• What to do: From the line containing "white gift [547,645,685,802]" through the last line, print the records exactly and nothing else.

• Supplied data:
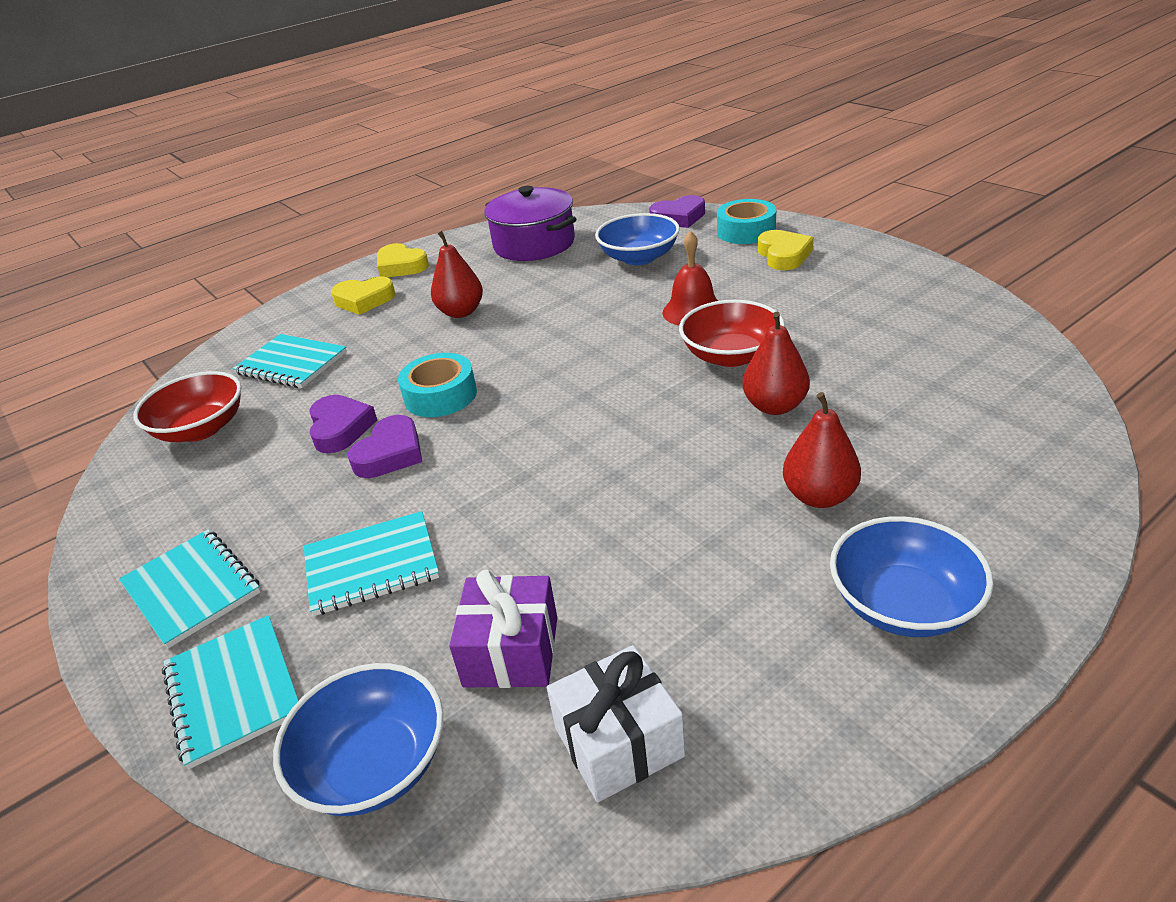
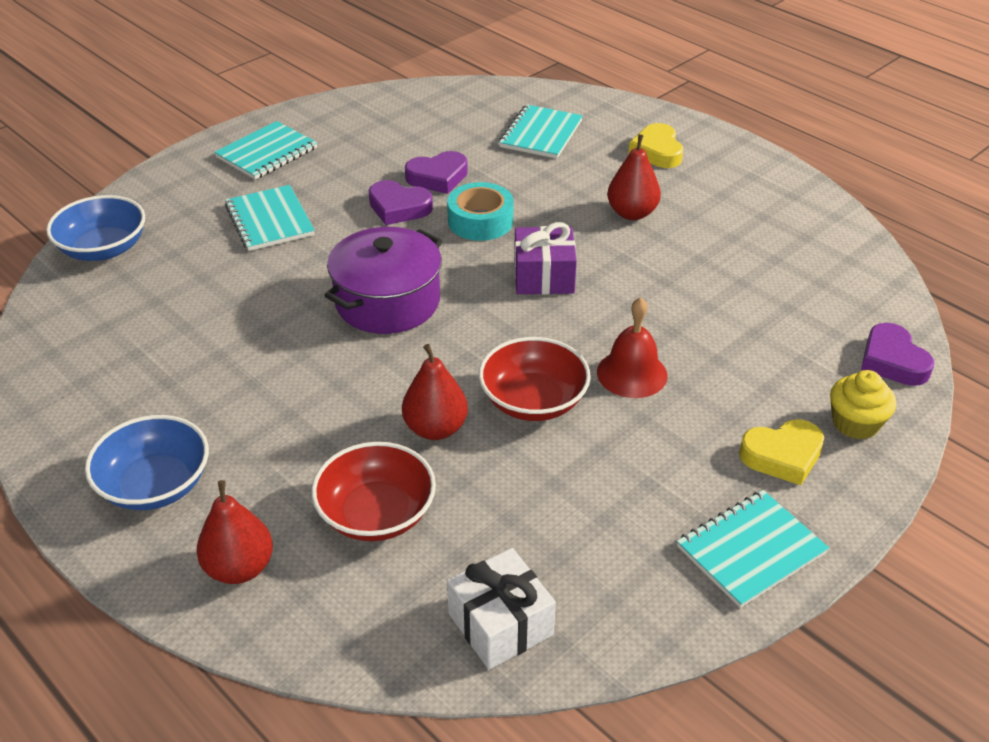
camera: 80 degrees right, 5 degrees up
red bowl [133,371,242,442] -> red bowl moved to [312,442,436,541]
turquoise notebook [162,615,299,769] -> turquoise notebook moved to [677,490,829,608]
yellow heart [377,243,429,277] -> none
purple gift [449,570,557,688] -> purple gift moved to [514,222,577,294]
purple pot [484,186,576,261] -> purple pot moved to [324,227,442,334]
white gift [547,645,685,802] -> white gift moved to [447,548,556,670]
blue bowl [595,213,680,265] -> none
turquoise tape [717,199,776,244] -> yellow cupcake [830,370,896,440]
red pear [783,392,861,508] -> red pear moved to [196,480,273,584]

• Response:
white gift [547,645,685,802] -> white gift moved to [447,548,556,670]
blue bowl [595,213,680,265] -> none
turquoise tape [717,199,776,244] -> yellow cupcake [830,370,896,440]
red pear [783,392,861,508] -> red pear moved to [196,480,273,584]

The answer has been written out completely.